[Supplied entries start]
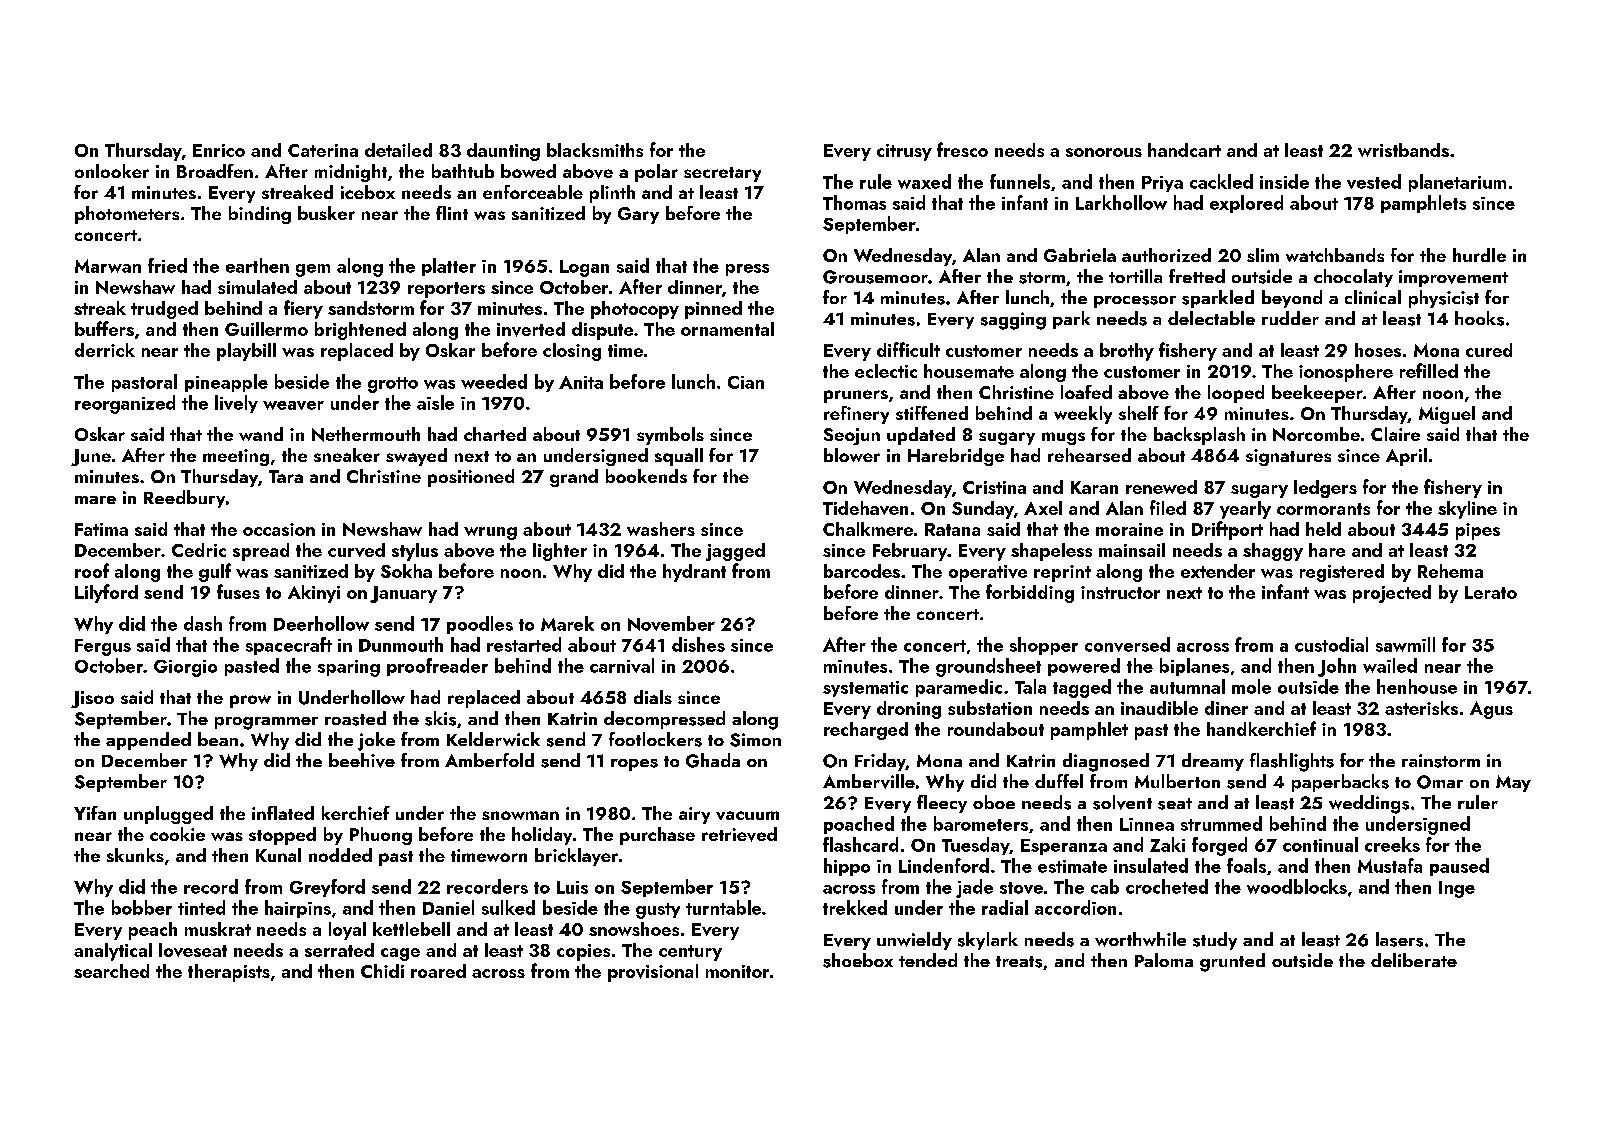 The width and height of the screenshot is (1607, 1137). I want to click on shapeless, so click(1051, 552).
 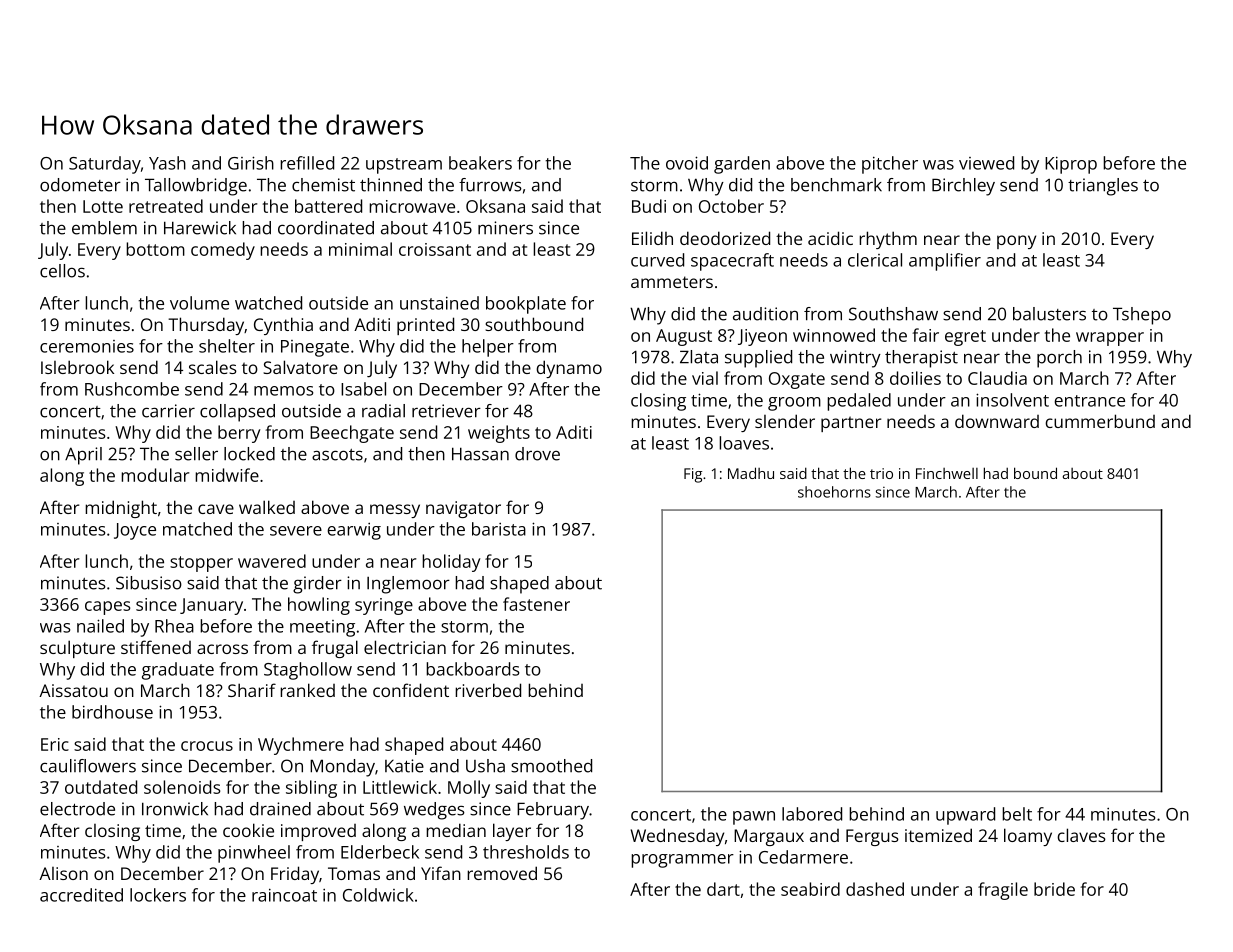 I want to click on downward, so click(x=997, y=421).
[Supplied entries end]
[Supplied entries start]
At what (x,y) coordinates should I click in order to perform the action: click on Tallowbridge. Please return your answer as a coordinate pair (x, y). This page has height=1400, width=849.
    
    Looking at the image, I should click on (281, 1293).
[Supplied entries end]
[Supplied entries start]
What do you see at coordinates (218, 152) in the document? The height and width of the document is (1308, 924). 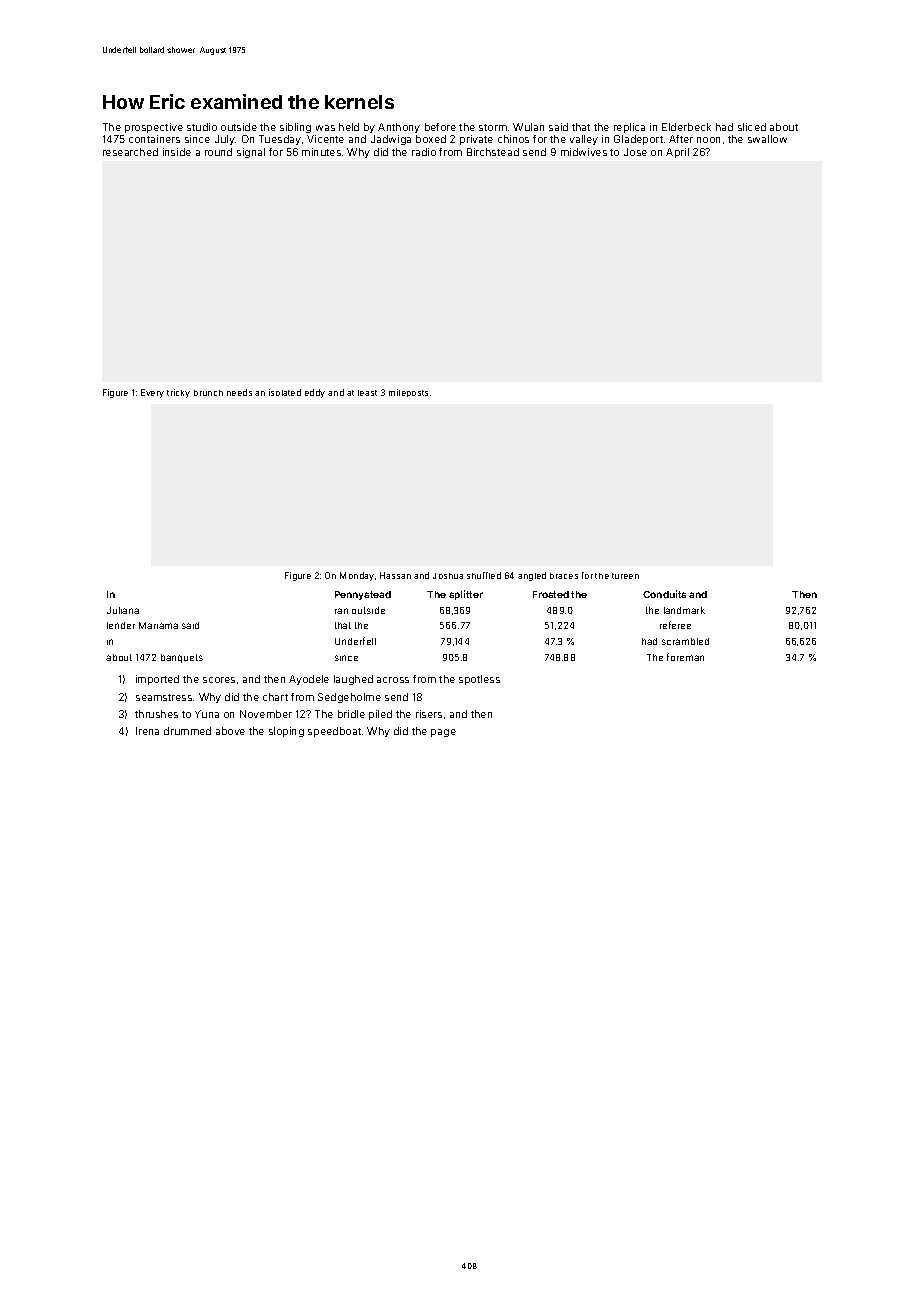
[Supplied entries end]
Aim of the exercise: Edit the items in the stretch from the line containing "The width and" through the line containing "I want to click on downward, so": write those lines out again with "want" changed to "need" and nothing else altered. Leave out the pictures.

Response:
 The width and height of the screenshot is (1607, 1137). I need to click on shapeless, so click(1051, 552).
  I need to click on downward, so click(x=997, y=421).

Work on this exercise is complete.